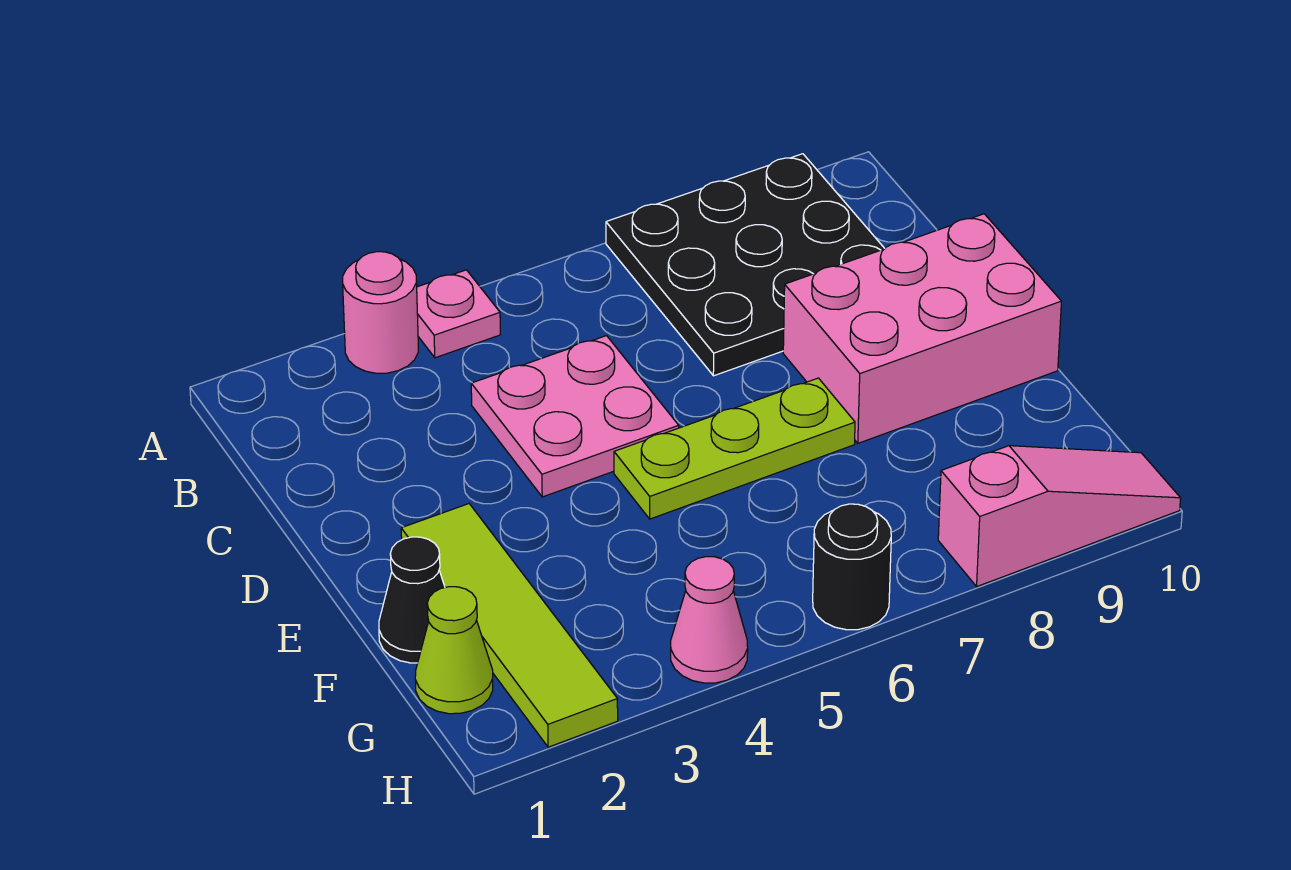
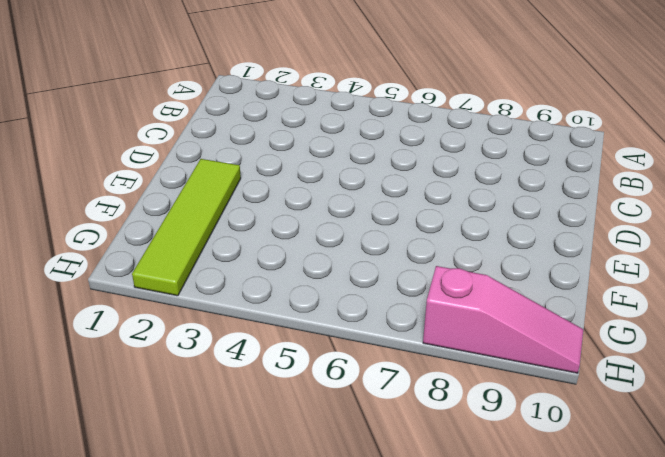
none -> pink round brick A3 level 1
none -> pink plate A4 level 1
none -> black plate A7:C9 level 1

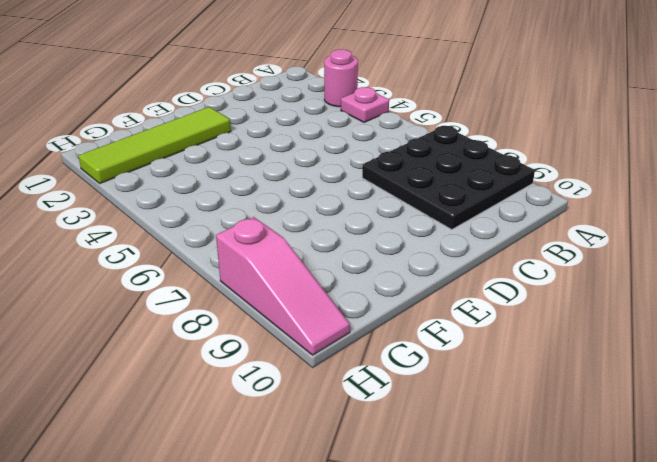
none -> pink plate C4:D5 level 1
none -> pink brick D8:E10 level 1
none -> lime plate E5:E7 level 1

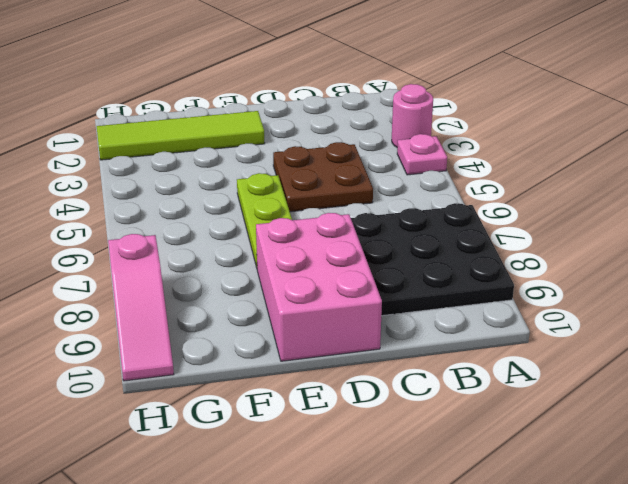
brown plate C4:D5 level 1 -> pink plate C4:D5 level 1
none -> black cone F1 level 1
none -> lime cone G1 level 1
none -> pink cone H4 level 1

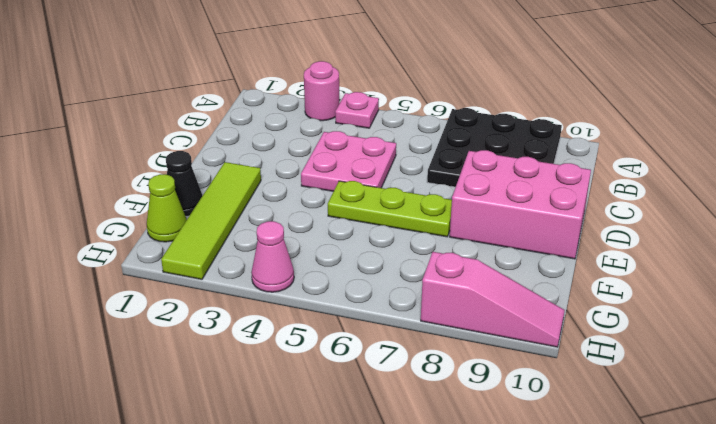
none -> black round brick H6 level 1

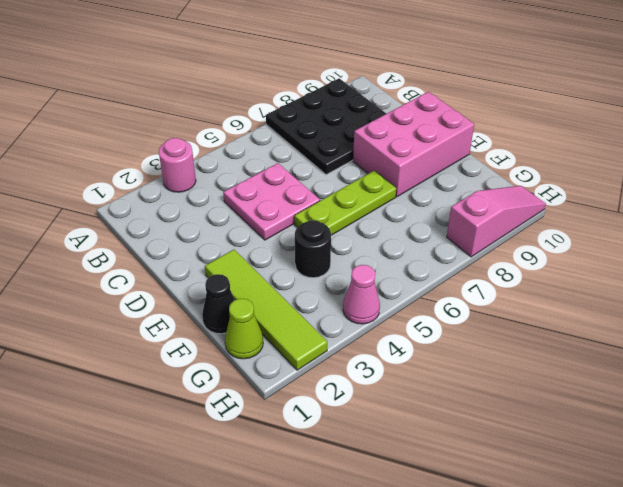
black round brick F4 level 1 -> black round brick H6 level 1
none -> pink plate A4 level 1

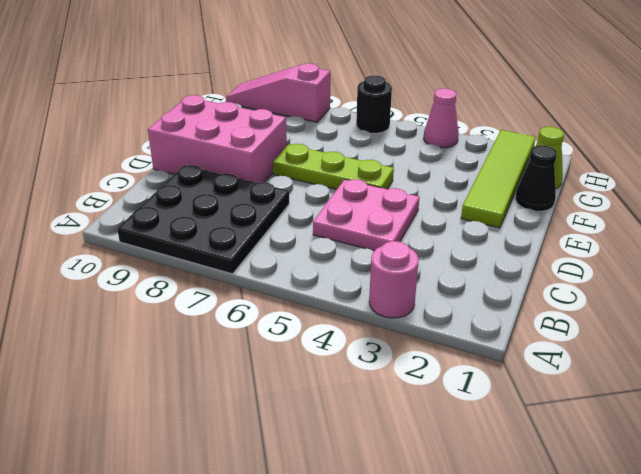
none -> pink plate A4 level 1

* * *

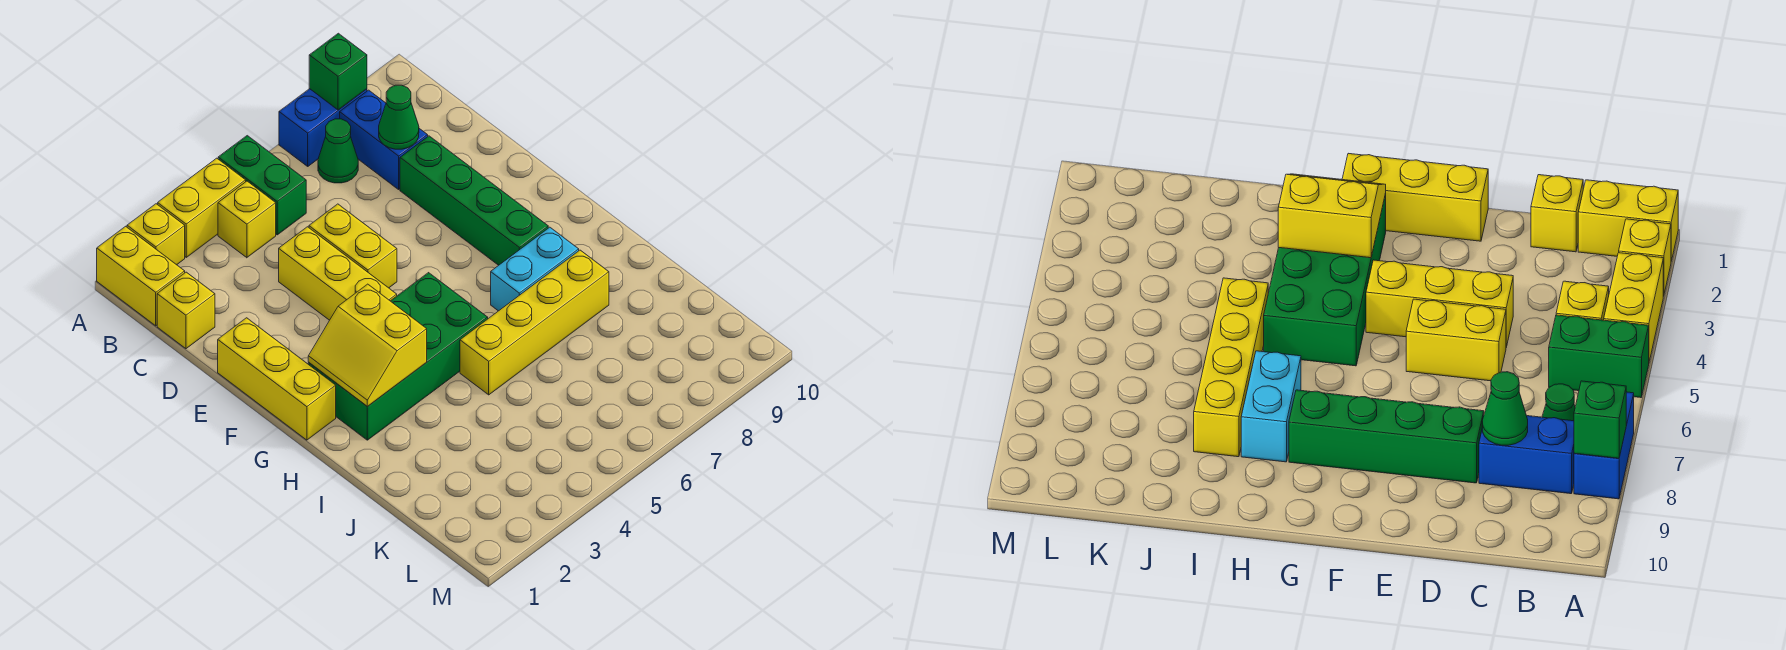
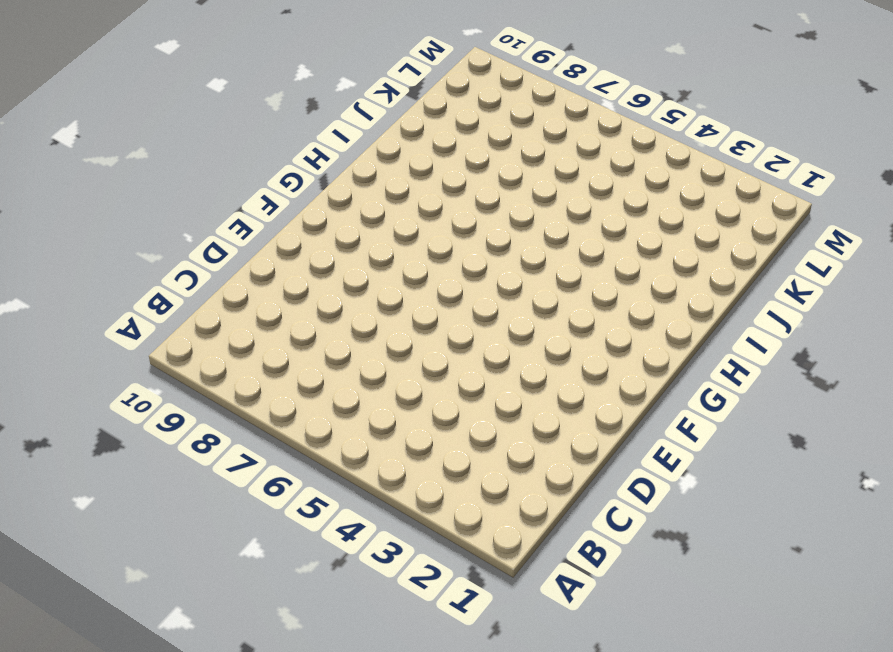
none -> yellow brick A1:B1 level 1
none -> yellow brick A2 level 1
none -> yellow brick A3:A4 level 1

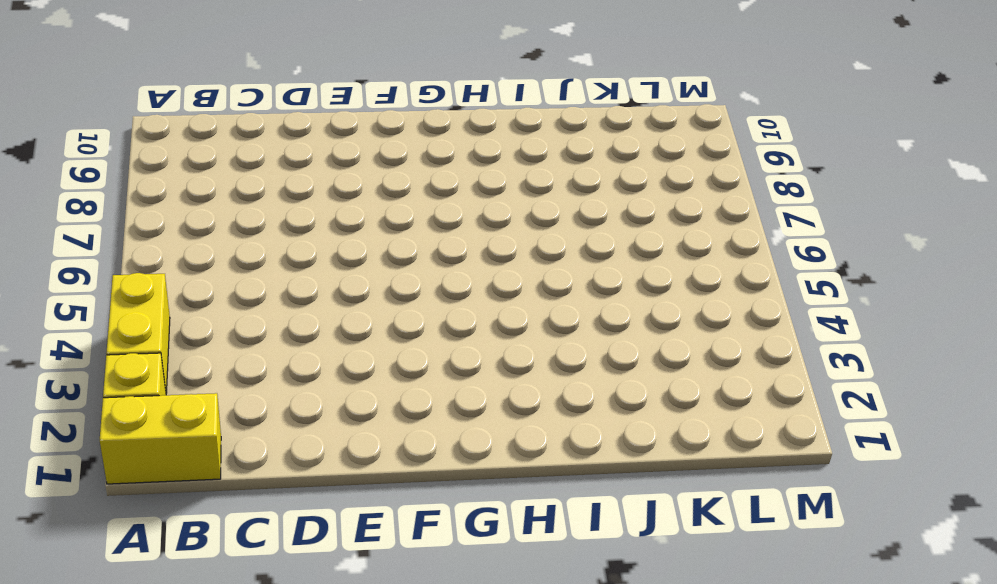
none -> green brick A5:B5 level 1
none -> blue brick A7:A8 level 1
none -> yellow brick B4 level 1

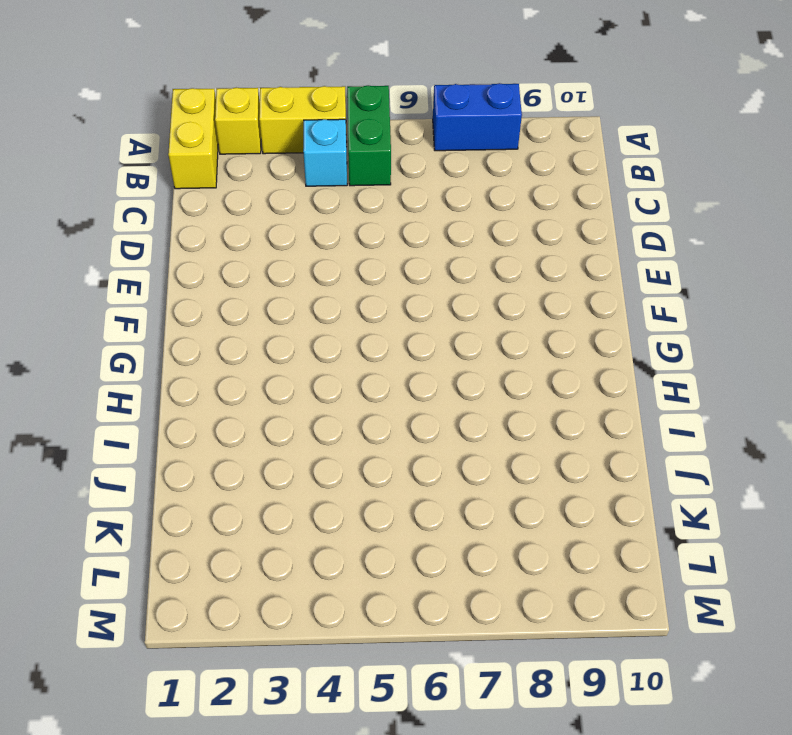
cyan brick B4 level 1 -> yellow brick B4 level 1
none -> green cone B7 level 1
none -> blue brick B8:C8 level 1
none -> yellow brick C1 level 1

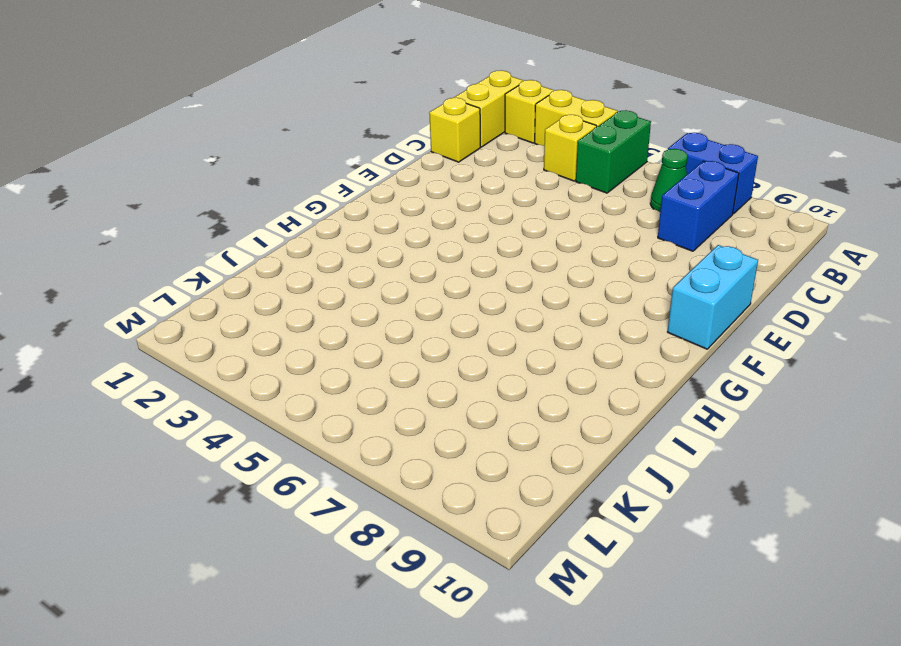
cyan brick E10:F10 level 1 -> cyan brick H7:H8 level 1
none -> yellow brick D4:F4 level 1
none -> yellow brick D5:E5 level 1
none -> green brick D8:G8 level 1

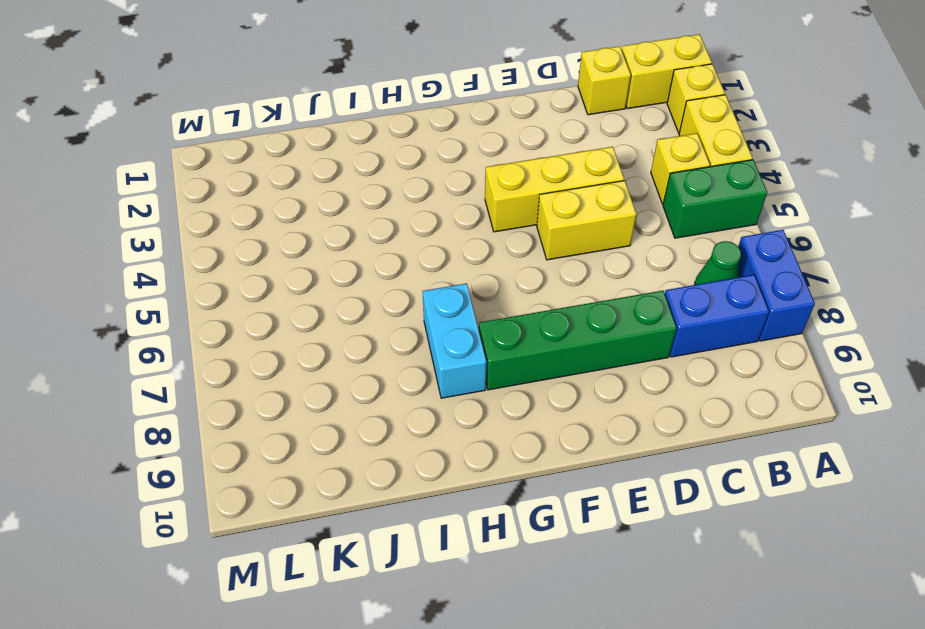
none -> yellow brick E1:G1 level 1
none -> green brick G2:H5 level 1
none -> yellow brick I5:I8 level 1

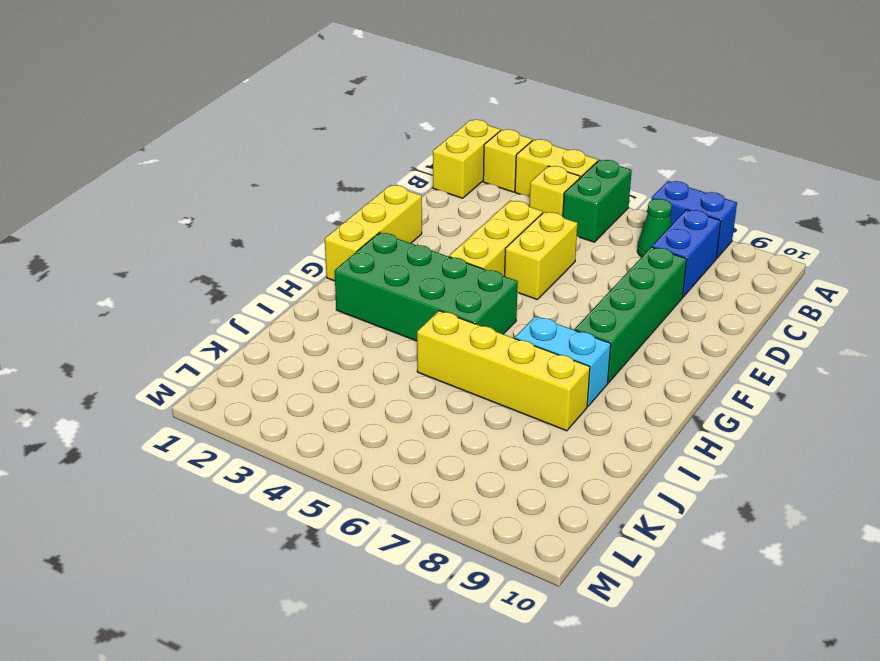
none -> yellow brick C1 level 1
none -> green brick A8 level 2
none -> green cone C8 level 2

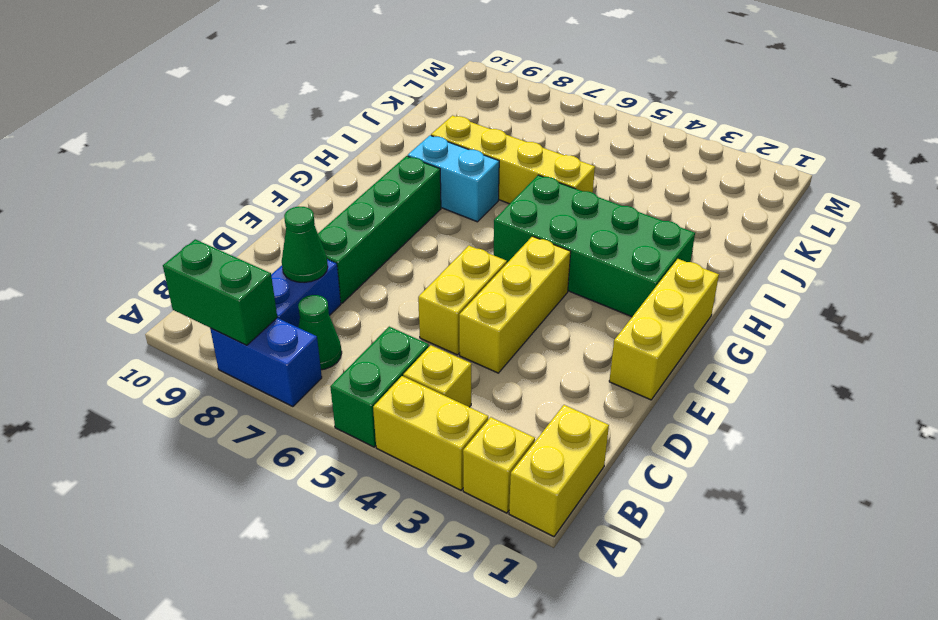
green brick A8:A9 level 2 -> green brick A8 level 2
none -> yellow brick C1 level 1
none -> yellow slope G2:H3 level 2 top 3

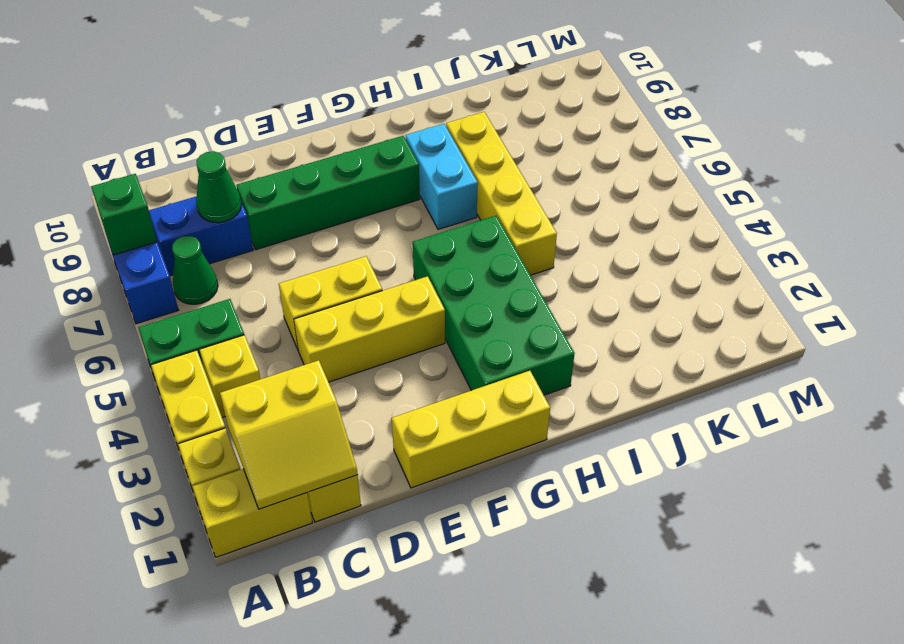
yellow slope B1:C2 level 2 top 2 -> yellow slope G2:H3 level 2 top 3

Exercise objective:
Above are records; write out the lines from the one with "cyan brick E10:F10" down to the one with "yellow slope B1:C2", exactly, leaving the pictures out.

Written response:
cyan brick E10:F10 level 1 -> cyan brick H7:H8 level 1
none -> yellow brick D4:F4 level 1
none -> yellow brick D5:E5 level 1
none -> green brick D8:G8 level 1

none -> yellow brick E1:G1 level 1
none -> green brick G2:H5 level 1
none -> yellow brick I5:I8 level 1

none -> yellow brick C1 level 1
none -> green brick A8 level 2
none -> green cone C8 level 2

green brick A8:A9 level 2 -> green brick A8 level 2
none -> yellow brick C1 level 1
none -> yellow slope G2:H3 level 2 top 3

yellow slope B1:C2 level 2 top 2 -> yellow slope G2:H3 level 2 top 3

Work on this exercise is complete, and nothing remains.